(Short exercise): Render the lines below as a Markdown table with two columns, "Row" for a sequential row number and "Line" for the line itself, omitting blank lines and the pictures.

# start of Recorded information

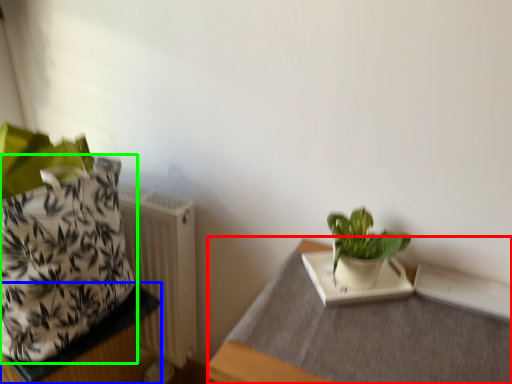
Question: Which is nearer to the table (highlighted by a red box)? table (highlighted by a blue box) or flowerpot (highlighted by a green box).

Choices:
 (A) table
 (B) flowerpot

Answer: (B)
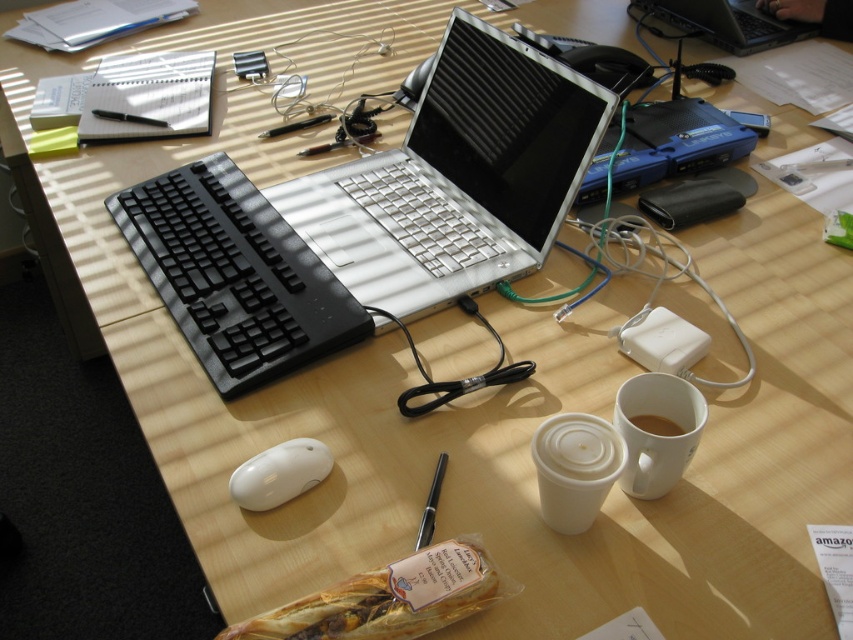
Which is above, translucent plastic baguette at center or white glossy mouse at center?

Positioned higher is white glossy mouse at center.

Between translucent plastic baguette at center and white glossy mouse at center, which one has more height?

translucent plastic baguette at center is taller.

Is point (486, 564) positioned in front of point (294, 460)?

Yes, it is.

The image size is (853, 640). I want to click on translucent plastic baguette at center, so click(x=387, y=600).

Between black rubberized keyboard at center-left and white matte cup at lower right, which one has more height?

black rubberized keyboard at center-left is taller.

Which is behind, point (305, 324) or point (683, 460)?

The point (305, 324) is more distant.

Is point (289, 324) farther from viewer compared to point (663, 404)?

Yes, it is behind point (663, 404).

In order to click on black rubberized keyboard at center-left in this screenshot , I will do `click(234, 275)`.

Which is behind, point (219, 260) or point (585, 529)?

The point (219, 260) is more distant.

Is point (157, 236) positioned after point (544, 444)?

Yes, it is.

I want to click on black rubberized keyboard at center-left, so click(x=234, y=275).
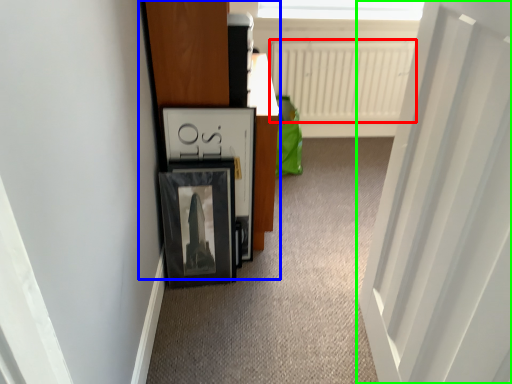
Question: Which is farther away from radiator (highlighted by a red box)? dresser (highlighted by a blue box) or door (highlighted by a green box)?

Choices:
 (A) dresser
 (B) door

Answer: (B)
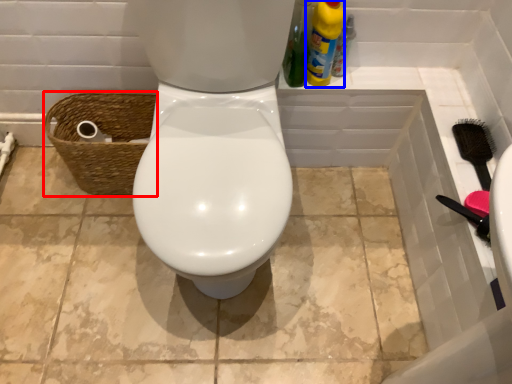
Question: Which object appears closest to the camera in this image, basket (highlighted by a red box) or cleaning product (highlighted by a blue box)?

Choices:
 (A) basket
 (B) cleaning product

Answer: (B)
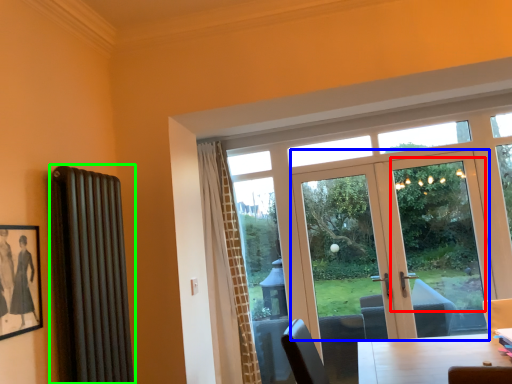
Question: Which object is positioned closest to window screen (highlighted by a red box)? Select from door (highlighted by a blue box) and radiator (highlighted by a green box).

Choices:
 (A) door
 (B) radiator

Answer: (A)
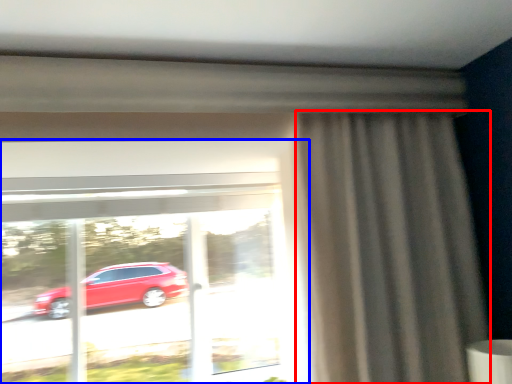
Question: Which point is further to the camera, curtain (highlighted by a red box) or window (highlighted by a blue box)?

Choices:
 (A) curtain
 (B) window

Answer: (B)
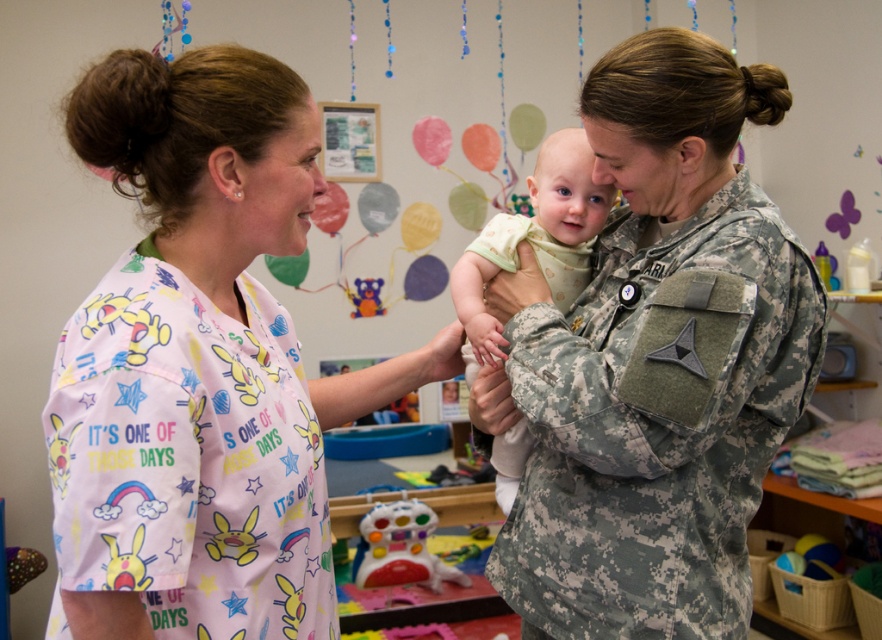
Question: Is pink fabric shirt at left closer to the viewer compared to pink fabric scrub top at left?

Choices:
 (A) no
 (B) yes

Answer: (A)

Question: Which of these objects is positioned closest to the camouflage fabric uniform at center?

Choices:
 (A) multicolored plastic toy at center
 (B) pink fabric shirt at left
 (C) light green fabric baby at center
 (D) pink fabric scrub top at left

Answer: (C)

Question: Which is nearer to the light green fabric baby at center?

Choices:
 (A) camouflage fabric uniform at center
 (B) multicolored plastic toy at center

Answer: (A)

Question: Considering the relative positions of pink fabric shirt at left and pink fabric scrub top at left in the image provided, where is pink fabric shirt at left located with respect to pink fabric scrub top at left?

Choices:
 (A) right
 (B) left

Answer: (A)

Question: Does pink fabric shirt at left have a larger size compared to multicolored plastic toy at center?

Choices:
 (A) no
 (B) yes

Answer: (B)

Question: Considering the real-world distances, which object is closest to the pink fabric scrub top at left?

Choices:
 (A) light green fabric baby at center
 (B) pink fabric shirt at left
 (C) camouflage fabric uniform at center
 (D) multicolored plastic toy at center

Answer: (B)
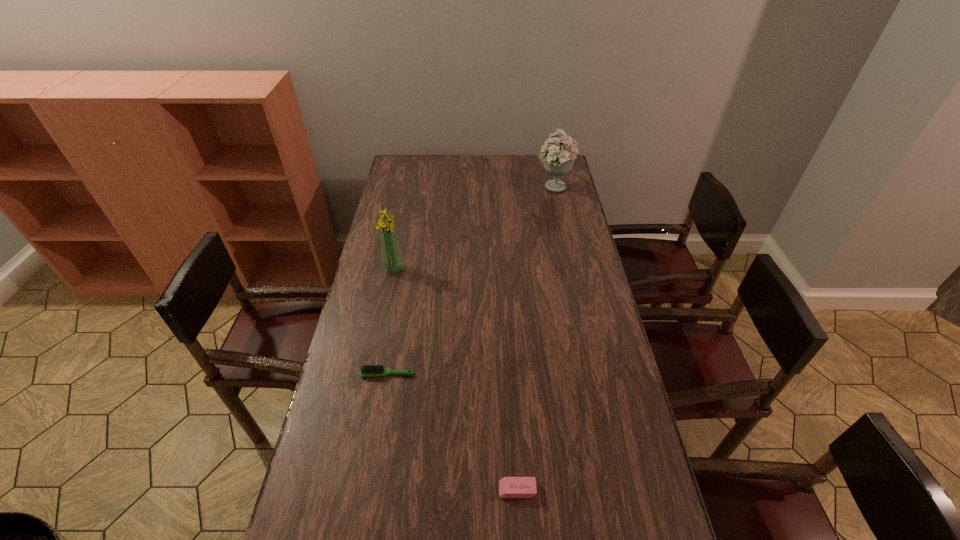
Locate which object is the closest to the nearer bouquet. Please provide its 2D coordinates. Your answer should be formatted as a tuple, i.e. [(x, y)], where the tuple contains the x and y coordinates of a point satisfying the conditions above.

[(368, 370)]

This screenshot has height=540, width=960. I want to click on vacant region that satisfies the following two spatial constraints: 1. on the front-facing side of the left bouquet; 2. on the right side of the third object from left to right, so click(349, 490).

Where is `vacant space that satisfies the following two spatial constraints: 1. on the front-facing side of the third farthest object; 2. on the left side of the left bouquet`? Image resolution: width=960 pixels, height=540 pixels. vacant space that satisfies the following two spatial constraints: 1. on the front-facing side of the third farthest object; 2. on the left side of the left bouquet is located at coordinates tap(372, 374).

The width and height of the screenshot is (960, 540). Identify the location of vacant region that satisfies the following two spatial constraints: 1. on the front-facing side of the nearer bouquet; 2. on the back side of the eraser. pyautogui.click(x=349, y=490).

Identify the location of free space that satisfies the following two spatial constraints: 1. on the front side of the farthest object; 2. on the front-facing side of the nearer bouquet. (571, 269).

This screenshot has width=960, height=540. In order to click on vacant region that satisfies the following two spatial constraints: 1. on the front-facing side of the second farthest object; 2. on the right side of the eraser in this screenshot , I will do `click(349, 490)`.

Locate an element on the screen. Image resolution: width=960 pixels, height=540 pixels. free point that satisfies the following two spatial constraints: 1. on the front-facing side of the left bouquet; 2. on the back side of the eraser is located at coordinates (349, 490).

I want to click on vacant region that satisfies the following two spatial constraints: 1. on the front side of the right bouquet; 2. on the front-facing side of the third nearest object, so click(x=571, y=269).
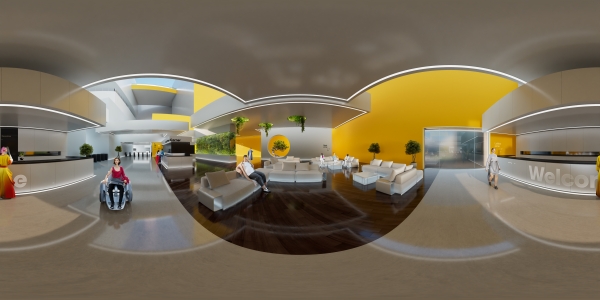
Where is `counter`? This screenshot has width=600, height=300. counter is located at coordinates (551, 177).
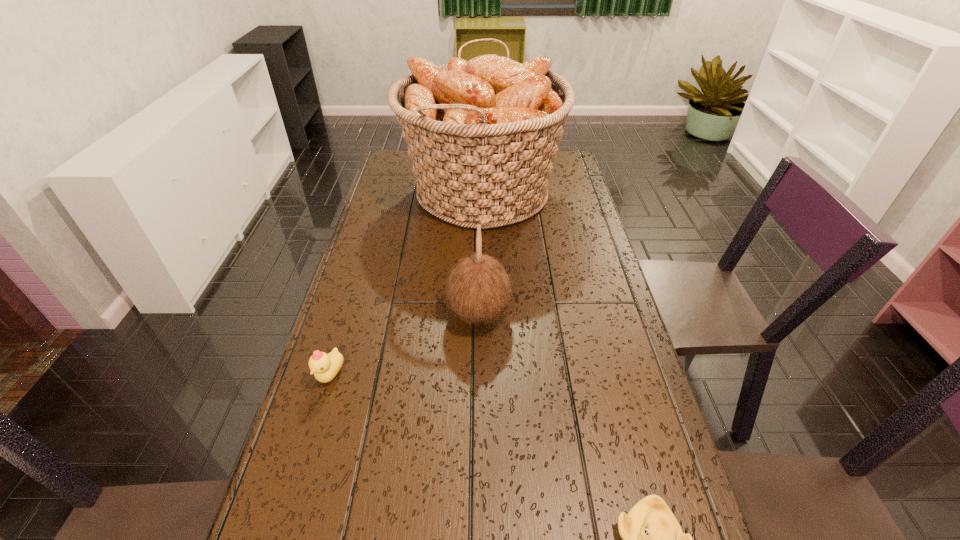
Identify the location of basket situated at the left edge. The width and height of the screenshot is (960, 540). (x=483, y=134).

Identify the location of duckling that is positioned at the left edge. The height and width of the screenshot is (540, 960). (325, 367).

Find the location of a particular element. This screenshot has width=960, height=540. object situated at the right edge is located at coordinates (483, 134).

I want to click on object that is positioned at the far left corner, so click(x=483, y=134).

Find the location of `object that is at the far right corner`. object that is at the far right corner is located at coordinates (483, 134).

Find the location of a particular element. free region at the left edge is located at coordinates (379, 312).

In order to click on free space at the right edge of the desktop in this screenshot , I will do `click(584, 264)`.

Identify the location of vacant space at the far left corner of the desktop. Image resolution: width=960 pixels, height=540 pixels. (385, 166).

This screenshot has height=540, width=960. In order to click on free space at the far right corner of the desktop in this screenshot , I will do `click(572, 176)`.

Where is `free point between the farther duckling and the second farthest object`? The height and width of the screenshot is (540, 960). free point between the farther duckling and the second farthest object is located at coordinates (405, 344).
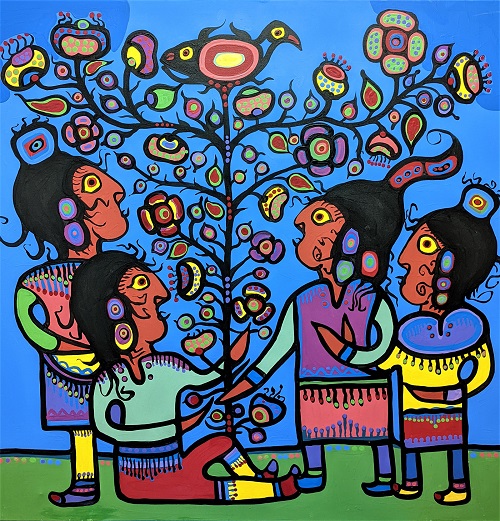
I want to click on lower left corner of artwork, so click(x=499, y=519).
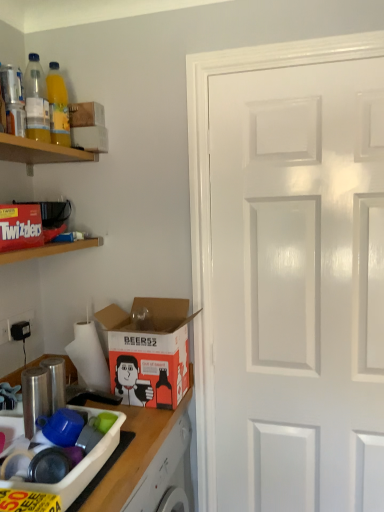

# end of Recorded information

(Finished task):
| Row | Line |
|---|---|
| 1 | Question: Which is nearer to the table (highlighted by a red box)? table (highlighted by a blue box) or flowerpot (highlighted by a green box). |
| 2 | Choices: |
| 3 |  (A) table |
| 4 |  (B) flowerpot |
| 5 | Answer: (B) |
| 6 | Which is above, translucent plastic baguette at center or white glossy mouse at center? |
| 7 | Positioned higher is white glossy mouse at center. |
| 8 | Between translucent plastic baguette at center and white glossy mouse at center, which one has more height? |
| 9 | translucent plastic baguette at center is taller. |
| 10 | Is point (486, 564) positioned in front of point (294, 460)? |
| 11 | Yes, it is. |
| 12 | The image size is (853, 640). I want to click on translucent plastic baguette at center, so click(x=387, y=600). |
| 13 | Between black rubberized keyboard at center-left and white matte cup at lower right, which one has more height? |
| 14 | black rubberized keyboard at center-left is taller. |
| 15 | Which is behind, point (305, 324) or point (683, 460)? |
| 16 | The point (305, 324) is more distant. |
| 17 | Is point (289, 324) farther from viewer compared to point (663, 404)? |
| 18 | Yes, it is behind point (663, 404). |
| 19 | In order to click on black rubberized keyboard at center-left in this screenshot , I will do `click(234, 275)`. |
| 20 | Which is behind, point (219, 260) or point (585, 529)? |
| 21 | The point (219, 260) is more distant. |
| 22 | Is point (157, 236) positioned after point (544, 444)? |
| 23 | Yes, it is. |
| 24 | I want to click on black rubberized keyboard at center-left, so click(x=234, y=275). |
| 25 | Question: Which is farther away from radiator (highlighted by a red box)? dresser (highlighted by a blue box) or door (highlighted by a green box)? |
| 26 | Choices: |
| 27 |  (A) dresser |
| 28 |  (B) door |
| 29 | Answer: (B) |
| 30 | Question: Which object appears closest to the camera in this image, basket (highlighted by a red box) or cleaning product (highlighted by a blue box)? |
| 31 | Choices: |
| 32 |  (A) basket |
| 33 |  (B) cleaning product |
| 34 | Answer: (B) |
| 35 | Question: Which object is positioned closest to window screen (highlighted by a red box)? Select from door (highlighted by a blue box) and radiator (highlighted by a green box). |
| 36 | Choices: |
| 37 |  (A) door |
| 38 |  (B) radiator |
| 39 | Answer: (A) |
| 40 | Question: Which point is further to the camera, curtain (highlighted by a red box) or window (highlighted by a blue box)? |
| 41 | Choices: |
| 42 |  (A) curtain |
| 43 |  (B) window |
| 44 | Answer: (B) |
| 45 | Question: Is pink fabric shirt at left closer to the viewer compared to pink fabric scrub top at left? |
| 46 | Choices: |
| 47 |  (A) no |
| 48 |  (B) yes |
| 49 | Answer: (A) |
| 50 | Question: Which of these objects is positioned closest to the camouflage fabric uniform at center? |
| 51 | Choices: |
| 52 |  (A) multicolored plastic toy at center |
| 53 |  (B) pink fabric shirt at left |
| 54 |  (C) light green fabric baby at center |
| 55 |  (D) pink fabric scrub top at left |
| 56 | Answer: (C) |
| 57 | Question: Which is nearer to the light green fabric baby at center? |
| 58 | Choices: |
| 59 |  (A) camouflage fabric uniform at center |
| 60 |  (B) multicolored plastic toy at center |
| 61 | Answer: (A) |
| 62 | Question: Considering the relative positions of pink fabric shirt at left and pink fabric scrub top at left in the image provided, where is pink fabric shirt at left located with respect to pink fabric scrub top at left? |
| 63 | Choices: |
| 64 |  (A) right |
| 65 |  (B) left |
| 66 | Answer: (A) |
| 67 | Question: Does pink fabric shirt at left have a larger size compared to multicolored plastic toy at center? |
| 68 | Choices: |
| 69 |  (A) no |
| 70 |  (B) yes |
| 71 | Answer: (B) |
| 72 | Question: Considering the real-world distances, which object is closest to the pink fabric scrub top at left? |
| 73 | Choices: |
| 74 |  (A) light green fabric baby at center |
| 75 |  (B) pink fabric shirt at left |
| 76 |  (C) camouflage fabric uniform at center |
| 77 |  (D) multicolored plastic toy at center |
| 78 | Answer: (B) |
| 79 | Locate which object is the closest to the nearer bouquet. Please provide its 2D coordinates. Your answer should be formatted as a tuple, i.e. [(x, y)], where the tuple contains the x and y coordinates of a point satisfying the conditions above. |
| 80 | [(368, 370)] |
| 81 | This screenshot has height=540, width=960. I want to click on vacant region that satisfies the following two spatial constraints: 1. on the front-facing side of the left bouquet; 2. on the right side of the third object from left to right, so click(349, 490). |
| 82 | Where is `vacant space that satisfies the following two spatial constraints: 1. on the front-facing side of the third farthest object; 2. on the left side of the left bouquet`? Image resolution: width=960 pixels, height=540 pixels. vacant space that satisfies the following two spatial constraints: 1. on the front-facing side of the third farthest object; 2. on the left side of the left bouquet is located at coordinates tap(372, 374). |
| 83 | The width and height of the screenshot is (960, 540). Identify the location of vacant region that satisfies the following two spatial constraints: 1. on the front-facing side of the nearer bouquet; 2. on the back side of the eraser. pyautogui.click(x=349, y=490). |
| 84 | Identify the location of free space that satisfies the following two spatial constraints: 1. on the front side of the farthest object; 2. on the front-facing side of the nearer bouquet. (571, 269). |
| 85 | This screenshot has width=960, height=540. In order to click on vacant region that satisfies the following two spatial constraints: 1. on the front-facing side of the second farthest object; 2. on the right side of the eraser in this screenshot , I will do `click(349, 490)`. |
| 86 | Locate an element on the screen. Image resolution: width=960 pixels, height=540 pixels. free point that satisfies the following two spatial constraints: 1. on the front-facing side of the left bouquet; 2. on the back side of the eraser is located at coordinates (349, 490). |
| 87 | I want to click on vacant region that satisfies the following two spatial constraints: 1. on the front side of the right bouquet; 2. on the front-facing side of the third nearest object, so click(x=571, y=269). |
| 88 | Where is `counter`? This screenshot has width=600, height=300. counter is located at coordinates (551, 177). |
| 89 | Identify the location of basket situated at the left edge. The width and height of the screenshot is (960, 540). (x=483, y=134). |
| 90 | Identify the location of duckling that is positioned at the left edge. The height and width of the screenshot is (540, 960). (325, 367). |
| 91 | Find the location of a particular element. This screenshot has width=960, height=540. object situated at the right edge is located at coordinates (483, 134). |
| 92 | I want to click on object that is positioned at the far left corner, so click(x=483, y=134). |
| 93 | Find the location of `object that is at the far right corner`. object that is at the far right corner is located at coordinates (483, 134). |
| 94 | Find the location of a particular element. free region at the left edge is located at coordinates (379, 312). |
| 95 | In order to click on free space at the right edge of the desktop in this screenshot , I will do `click(584, 264)`. |
| 96 | Identify the location of vacant space at the far left corner of the desktop. Image resolution: width=960 pixels, height=540 pixels. (385, 166). |
| 97 | This screenshot has height=540, width=960. In order to click on free space at the far right corner of the desktop in this screenshot , I will do `click(572, 176)`. |
| 98 | Where is `free point between the farther duckling and the second farthest object`? The height and width of the screenshot is (540, 960). free point between the farther duckling and the second farthest object is located at coordinates (405, 344). |
| 99 | I want to click on lower left corner of artwork, so click(x=499, y=519). |